• **Problem to work on**
Search the data for the string "white" and copy each line where it turns up.

Object change listings:
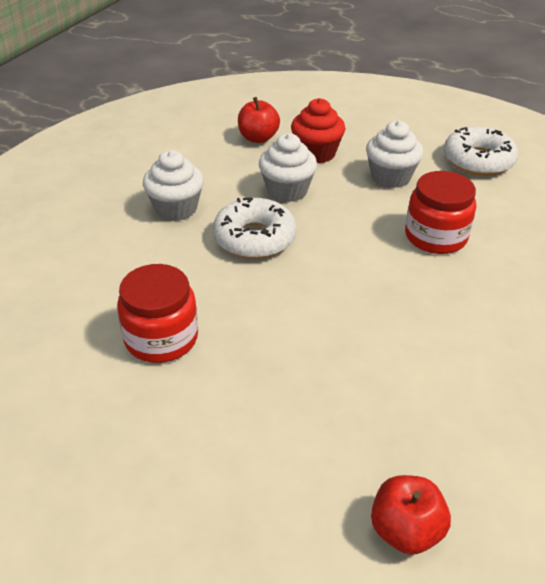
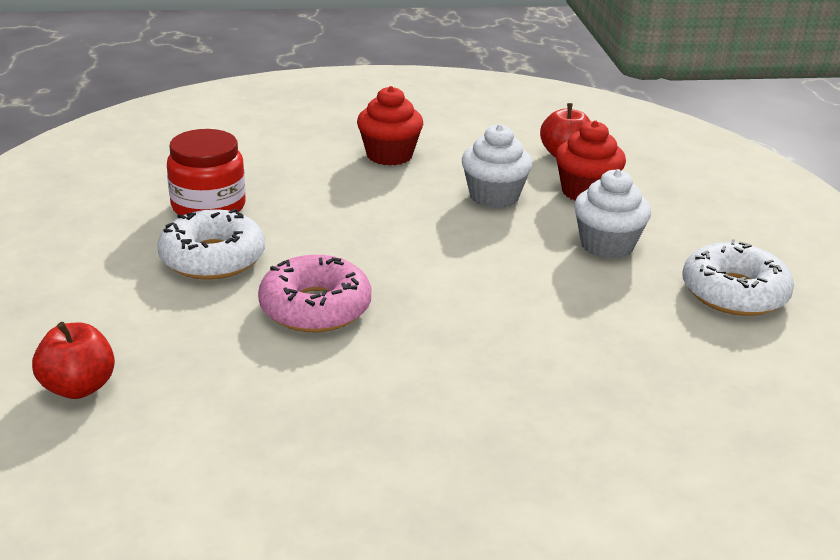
camera: 55 degrees right, 10 degrees down
white cupcake [143,150,204,221] -> red cupcake [357,86,423,166]
white donut [213,197,297,259] -> white donut moved to [157,209,265,280]
red jar [405,171,476,254] -> none
none -> pink donut [258,255,372,332]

• **Solution below**
white cupcake [143,150,204,221] -> red cupcake [357,86,423,166]
white donut [213,197,297,259] -> white donut moved to [157,209,265,280]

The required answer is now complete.